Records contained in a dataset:
=== Begin Enclosure ===
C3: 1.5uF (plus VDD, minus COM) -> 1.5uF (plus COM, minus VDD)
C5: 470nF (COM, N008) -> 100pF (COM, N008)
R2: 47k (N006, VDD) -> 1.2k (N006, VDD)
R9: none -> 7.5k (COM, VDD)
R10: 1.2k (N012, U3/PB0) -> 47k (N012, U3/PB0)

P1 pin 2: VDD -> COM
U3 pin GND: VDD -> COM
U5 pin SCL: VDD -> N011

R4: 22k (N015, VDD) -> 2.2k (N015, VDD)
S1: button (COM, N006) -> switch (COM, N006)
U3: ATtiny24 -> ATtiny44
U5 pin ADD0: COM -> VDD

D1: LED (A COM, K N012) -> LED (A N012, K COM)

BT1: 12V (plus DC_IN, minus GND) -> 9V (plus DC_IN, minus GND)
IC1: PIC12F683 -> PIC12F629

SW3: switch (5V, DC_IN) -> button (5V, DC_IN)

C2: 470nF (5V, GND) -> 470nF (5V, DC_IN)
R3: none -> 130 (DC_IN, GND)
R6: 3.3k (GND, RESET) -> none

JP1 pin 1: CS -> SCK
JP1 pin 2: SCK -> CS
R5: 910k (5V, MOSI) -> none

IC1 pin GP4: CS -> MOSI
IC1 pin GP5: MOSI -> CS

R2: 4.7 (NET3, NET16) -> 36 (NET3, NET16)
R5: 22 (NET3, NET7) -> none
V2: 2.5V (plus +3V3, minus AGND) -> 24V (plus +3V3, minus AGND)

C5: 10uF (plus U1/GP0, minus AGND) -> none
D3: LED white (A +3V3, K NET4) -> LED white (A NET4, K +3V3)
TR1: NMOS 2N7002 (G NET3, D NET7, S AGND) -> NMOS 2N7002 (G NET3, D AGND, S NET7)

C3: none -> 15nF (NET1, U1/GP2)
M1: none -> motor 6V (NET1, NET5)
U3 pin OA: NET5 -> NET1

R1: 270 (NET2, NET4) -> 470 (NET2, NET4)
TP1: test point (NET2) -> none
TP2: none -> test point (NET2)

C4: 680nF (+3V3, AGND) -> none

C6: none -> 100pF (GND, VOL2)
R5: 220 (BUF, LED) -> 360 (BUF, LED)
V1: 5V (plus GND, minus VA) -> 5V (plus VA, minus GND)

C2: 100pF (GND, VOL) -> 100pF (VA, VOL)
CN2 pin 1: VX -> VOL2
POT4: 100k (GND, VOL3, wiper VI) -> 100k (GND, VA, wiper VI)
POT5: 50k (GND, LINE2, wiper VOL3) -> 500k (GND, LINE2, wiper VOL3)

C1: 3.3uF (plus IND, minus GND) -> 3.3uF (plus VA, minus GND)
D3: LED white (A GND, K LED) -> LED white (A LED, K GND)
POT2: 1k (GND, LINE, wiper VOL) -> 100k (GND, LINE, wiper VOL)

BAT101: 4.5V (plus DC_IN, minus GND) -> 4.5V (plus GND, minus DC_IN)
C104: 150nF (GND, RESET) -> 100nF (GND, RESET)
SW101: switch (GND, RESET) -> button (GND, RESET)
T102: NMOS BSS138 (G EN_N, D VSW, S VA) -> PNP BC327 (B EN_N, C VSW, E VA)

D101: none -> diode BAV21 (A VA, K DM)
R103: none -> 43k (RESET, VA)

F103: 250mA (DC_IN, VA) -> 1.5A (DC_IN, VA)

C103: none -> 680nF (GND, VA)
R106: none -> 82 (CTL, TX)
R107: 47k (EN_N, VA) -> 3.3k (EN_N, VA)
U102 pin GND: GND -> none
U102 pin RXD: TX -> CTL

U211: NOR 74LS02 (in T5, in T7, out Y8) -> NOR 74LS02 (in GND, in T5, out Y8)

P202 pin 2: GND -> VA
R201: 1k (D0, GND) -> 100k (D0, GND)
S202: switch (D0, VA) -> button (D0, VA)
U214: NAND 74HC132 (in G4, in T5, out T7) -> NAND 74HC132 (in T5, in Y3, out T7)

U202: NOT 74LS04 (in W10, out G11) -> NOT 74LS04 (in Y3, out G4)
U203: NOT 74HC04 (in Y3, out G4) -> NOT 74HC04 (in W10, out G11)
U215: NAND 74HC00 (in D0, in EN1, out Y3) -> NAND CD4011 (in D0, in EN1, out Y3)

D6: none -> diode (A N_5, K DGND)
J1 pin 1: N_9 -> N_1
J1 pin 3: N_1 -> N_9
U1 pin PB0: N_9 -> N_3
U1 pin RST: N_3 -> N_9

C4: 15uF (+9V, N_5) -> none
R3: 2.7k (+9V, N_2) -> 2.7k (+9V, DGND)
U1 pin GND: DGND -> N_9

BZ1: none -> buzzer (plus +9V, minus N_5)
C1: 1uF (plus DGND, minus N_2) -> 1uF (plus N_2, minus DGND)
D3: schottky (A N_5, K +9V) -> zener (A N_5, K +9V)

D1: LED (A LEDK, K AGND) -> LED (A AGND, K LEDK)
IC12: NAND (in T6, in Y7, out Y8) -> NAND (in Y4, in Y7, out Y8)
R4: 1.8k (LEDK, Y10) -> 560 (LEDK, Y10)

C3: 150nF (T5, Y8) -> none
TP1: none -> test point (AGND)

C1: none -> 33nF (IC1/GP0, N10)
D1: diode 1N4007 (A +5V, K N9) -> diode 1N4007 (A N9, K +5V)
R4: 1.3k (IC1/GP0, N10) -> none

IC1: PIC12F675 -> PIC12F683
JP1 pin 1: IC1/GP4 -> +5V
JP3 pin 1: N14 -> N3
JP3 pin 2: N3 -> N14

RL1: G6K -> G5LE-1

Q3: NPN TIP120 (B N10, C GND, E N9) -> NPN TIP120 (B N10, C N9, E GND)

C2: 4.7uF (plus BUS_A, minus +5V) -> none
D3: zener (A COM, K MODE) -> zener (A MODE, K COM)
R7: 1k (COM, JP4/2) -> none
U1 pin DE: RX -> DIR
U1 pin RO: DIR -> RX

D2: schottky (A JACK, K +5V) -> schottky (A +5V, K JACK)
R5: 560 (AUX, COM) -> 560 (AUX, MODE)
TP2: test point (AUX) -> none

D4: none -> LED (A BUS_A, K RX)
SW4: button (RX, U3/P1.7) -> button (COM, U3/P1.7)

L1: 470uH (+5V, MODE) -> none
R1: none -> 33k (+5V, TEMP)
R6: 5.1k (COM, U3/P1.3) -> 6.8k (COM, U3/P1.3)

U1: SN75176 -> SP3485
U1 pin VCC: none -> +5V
=== End Enclosure ===
Assigned task -
Starting with the line above that holds "S202: switch (D0, VA) -> button (D0, VA)" and stopping with the line that holds "JP1 pin 1: IC1/GP4 -> +5V", reproduce each line exactly, omitting all other lines.

Exercise result -
S202: switch (D0, VA) -> button (D0, VA)
U214: NAND 74HC132 (in G4, in T5, out T7) -> NAND 74HC132 (in T5, in Y3, out T7)

U202: NOT 74LS04 (in W10, out G11) -> NOT 74LS04 (in Y3, out G4)
U203: NOT 74HC04 (in Y3, out G4) -> NOT 74HC04 (in W10, out G11)
U215: NAND 74HC00 (in D0, in EN1, out Y3) -> NAND CD4011 (in D0, in EN1, out Y3)

D6: none -> diode (A N_5, K DGND)
J1 pin 1: N_9 -> N_1
J1 pin 3: N_1 -> N_9
U1 pin PB0: N_9 -> N_3
U1 pin RST: N_3 -> N_9

C4: 15uF (+9V, N_5) -> none
R3: 2.7k (+9V, N_2) -> 2.7k (+9V, DGND)
U1 pin GND: DGND -> N_9

BZ1: none -> buzzer (plus +9V, minus N_5)
C1: 1uF (plus DGND, minus N_2) -> 1uF (plus N_2, minus DGND)
D3: schottky (A N_5, K +9V) -> zener (A N_5, K +9V)

D1: LED (A LEDK, K AGND) -> LED (A AGND, K LEDK)
IC12: NAND (in T6, in Y7, out Y8) -> NAND (in Y4, in Y7, out Y8)
R4: 1.8k (LEDK, Y10) -> 560 (LEDK, Y10)

C3: 150nF (T5, Y8) -> none
TP1: none -> test point (AGND)

C1: none -> 33nF (IC1/GP0, N10)
D1: diode 1N4007 (A +5V, K N9) -> diode 1N4007 (A N9, K +5V)
R4: 1.3k (IC1/GP0, N10) -> none

IC1: PIC12F675 -> PIC12F683
JP1 pin 1: IC1/GP4 -> +5V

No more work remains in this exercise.